YOUR GOAL:
Return all entries precisely as they stand, without the images.

Colored object counts
========

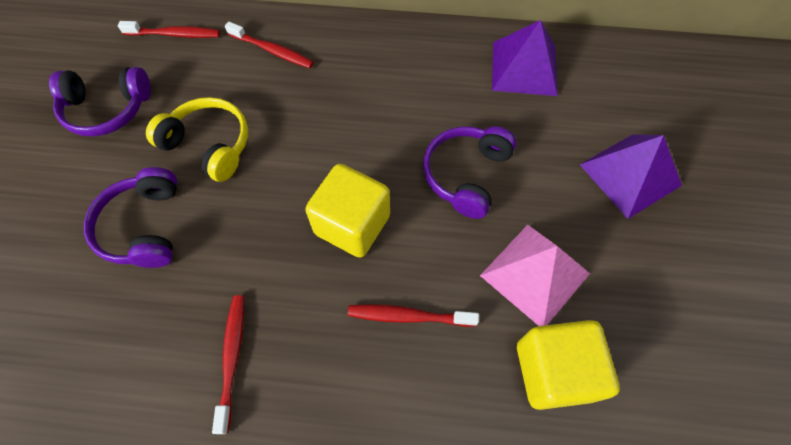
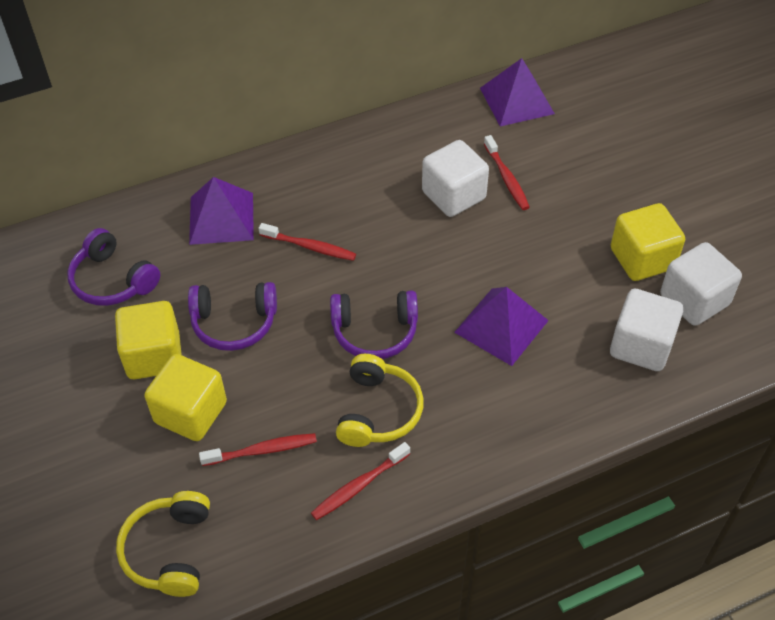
pink pyramid: [480,225,590,326] = 1 -> none = 0
purple pyramid: [492,20,558,96] [580,135,682,219] = 2 -> [189,177,254,245] [454,287,549,366] [480,58,555,126] = 3
white cube: none = 0 -> [422,140,489,217] [610,289,683,371] [660,242,742,326] = 3
yellow cube: [305,164,390,258] [517,320,620,410] = 2 -> [115,301,182,379] [144,354,227,441] [611,203,685,281] = 3
yellow headphones: [146,97,248,182] = 1 -> [116,491,210,597] [336,354,424,447] = 2

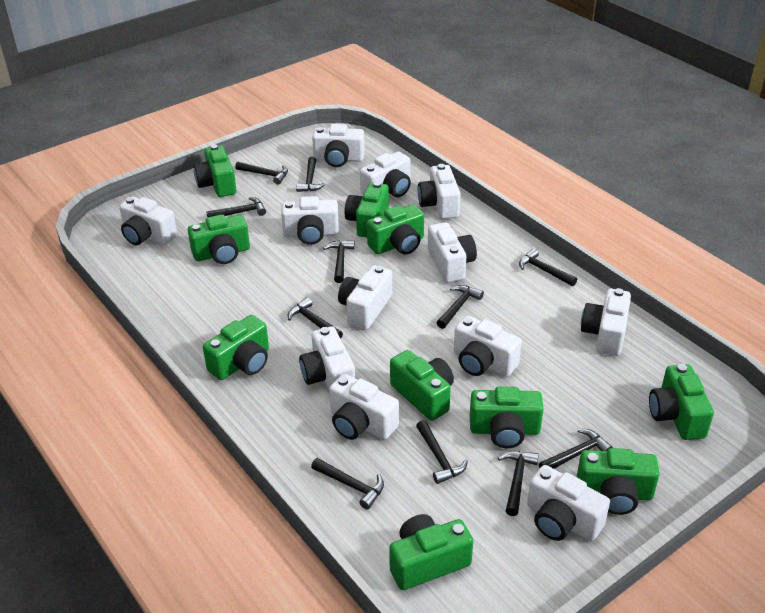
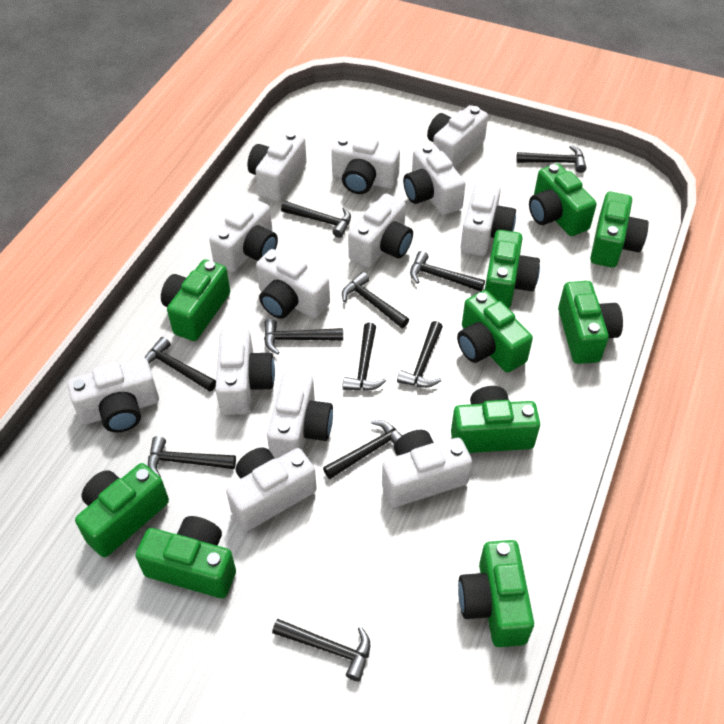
white camera: [119,196,177,245] [281,196,339,245] [299,326,355,389] [312,124,365,167] [329,374,399,440] [338,265,392,330] [360,151,411,197] [418,164,461,219] [428,222,477,283] [454,316,522,376] [527,465,610,541] [581,288,631,356] = 12 -> [68,358,159,433] [209,197,278,272] [215,328,275,415] [226,447,317,531] [247,131,307,202] [256,249,330,319] [267,371,333,459] [331,135,400,194] [348,193,413,268] [382,430,472,507] [403,144,465,215] [427,105,488,168] [460,181,516,256] = 13

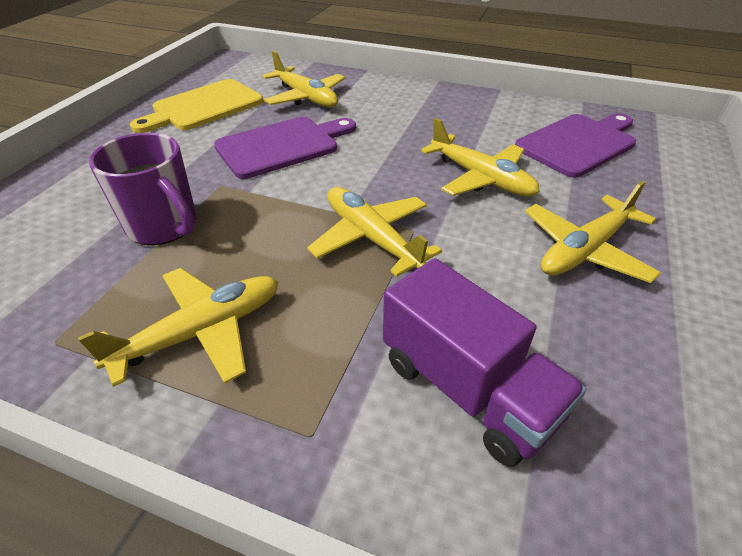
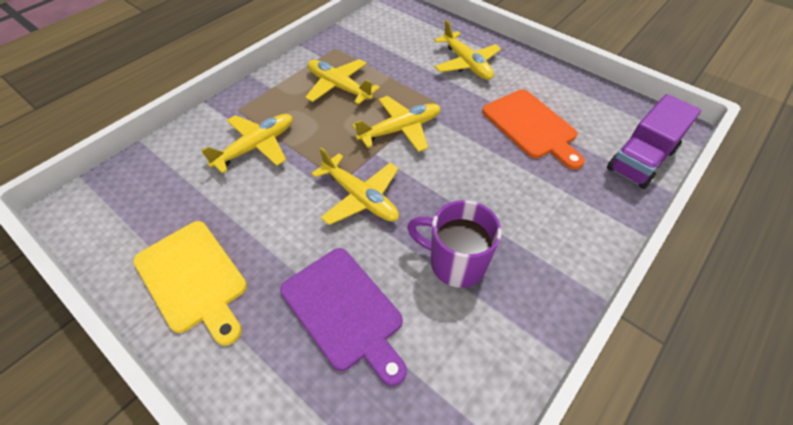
orange cutting board: none = 0 -> [482,90,585,170] = 1
purple cutting board: [214,117,356,179] [515,113,636,178] = 2 -> [280,248,407,386] = 1

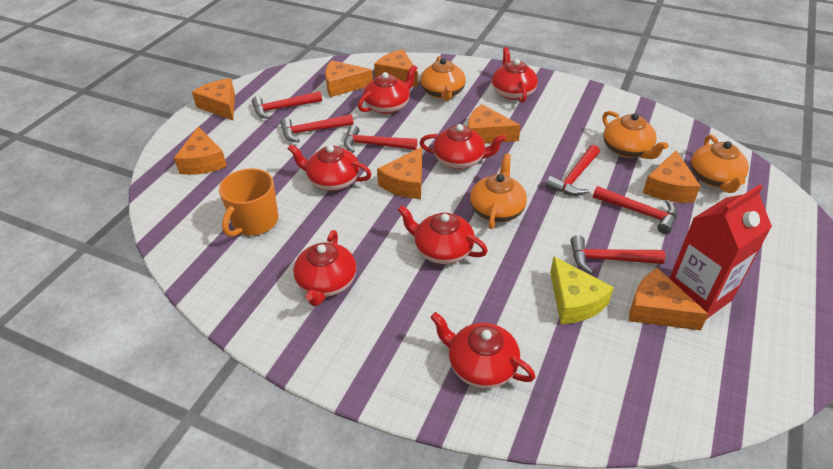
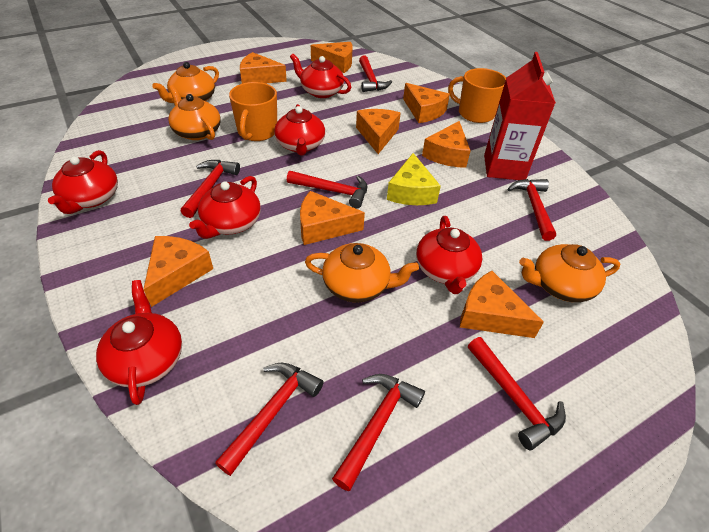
orange mug: [219,168,278,237] = 1 -> [229,82,277,141] [448,68,506,123] = 2
red hammer: [252,91,322,119] [280,114,354,142] [344,125,417,153] [546,145,600,196] [570,235,665,274] [593,186,677,234] = 6 -> [181,160,240,218] [215,363,323,476] [287,171,367,209] [332,374,425,491] [359,56,392,92] [468,337,566,450] [508,179,556,241] = 7
red teapot: [288,144,371,191] [293,230,357,306] [358,65,417,114] [398,205,488,264] [420,124,506,169] [430,312,535,388] [492,47,538,103] = 7 -> [48,150,118,214] [96,280,182,405] [189,176,261,239] [274,104,325,155] [290,54,351,98] [416,216,482,294] = 6

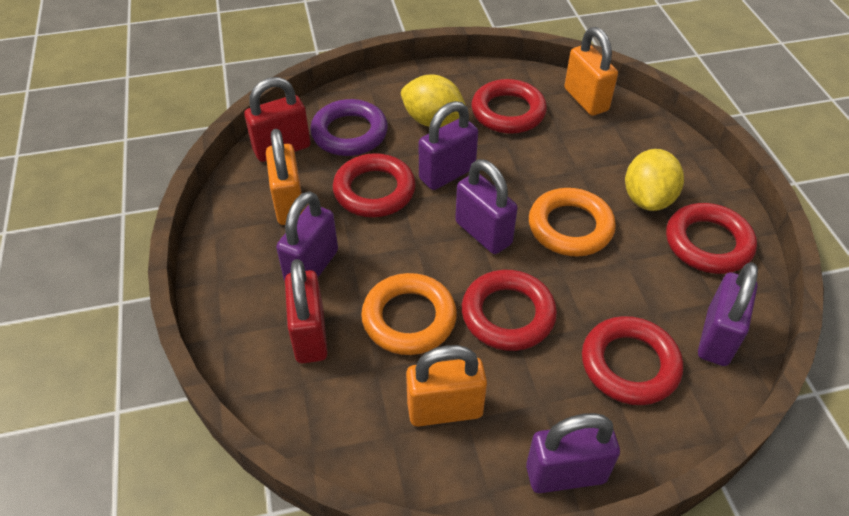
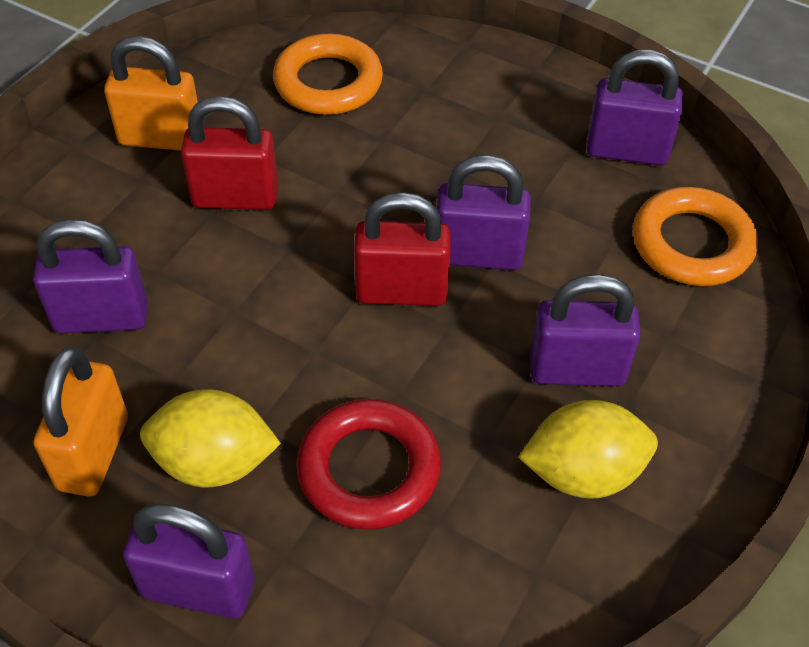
orange padlock: [266,129,304,225] [406,345,487,427] [564,27,618,116] = 3 -> [34,347,128,497] [104,36,198,151] = 2
purple ring: [310,99,388,156] = 1 -> none = 0
red ring: [333,153,416,217] [462,270,557,351] [471,79,547,134] [582,316,683,405] [666,203,757,274] = 5 -> [296,399,441,530] = 1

========

EXERCISE RESPONSE:
pink pyramid: [480,225,590,326] = 1 -> none = 0
purple pyramid: [492,20,558,96] [580,135,682,219] = 2 -> [189,177,254,245] [454,287,549,366] [480,58,555,126] = 3
white cube: none = 0 -> [422,140,489,217] [610,289,683,371] [660,242,742,326] = 3
yellow cube: [305,164,390,258] [517,320,620,410] = 2 -> [115,301,182,379] [144,354,227,441] [611,203,685,281] = 3
yellow headphones: [146,97,248,182] = 1 -> [116,491,210,597] [336,354,424,447] = 2

white camera: [119,196,177,245] [281,196,339,245] [299,326,355,389] [312,124,365,167] [329,374,399,440] [338,265,392,330] [360,151,411,197] [418,164,461,219] [428,222,477,283] [454,316,522,376] [527,465,610,541] [581,288,631,356] = 12 -> [68,358,159,433] [209,197,278,272] [215,328,275,415] [226,447,317,531] [247,131,307,202] [256,249,330,319] [267,371,333,459] [331,135,400,194] [348,193,413,268] [382,430,472,507] [403,144,465,215] [427,105,488,168] [460,181,516,256] = 13

orange cutting board: none = 0 -> [482,90,585,170] = 1
purple cutting board: [214,117,356,179] [515,113,636,178] = 2 -> [280,248,407,386] = 1

orange mug: [219,168,278,237] = 1 -> [229,82,277,141] [448,68,506,123] = 2
red hammer: [252,91,322,119] [280,114,354,142] [344,125,417,153] [546,145,600,196] [570,235,665,274] [593,186,677,234] = 6 -> [181,160,240,218] [215,363,323,476] [287,171,367,209] [332,374,425,491] [359,56,392,92] [468,337,566,450] [508,179,556,241] = 7
red teapot: [288,144,371,191] [293,230,357,306] [358,65,417,114] [398,205,488,264] [420,124,506,169] [430,312,535,388] [492,47,538,103] = 7 -> [48,150,118,214] [96,280,182,405] [189,176,261,239] [274,104,325,155] [290,54,351,98] [416,216,482,294] = 6

orange padlock: [266,129,304,225] [406,345,487,427] [564,27,618,116] = 3 -> [34,347,128,497] [104,36,198,151] = 2
purple ring: [310,99,388,156] = 1 -> none = 0
red ring: [333,153,416,217] [462,270,557,351] [471,79,547,134] [582,316,683,405] [666,203,757,274] = 5 -> [296,399,441,530] = 1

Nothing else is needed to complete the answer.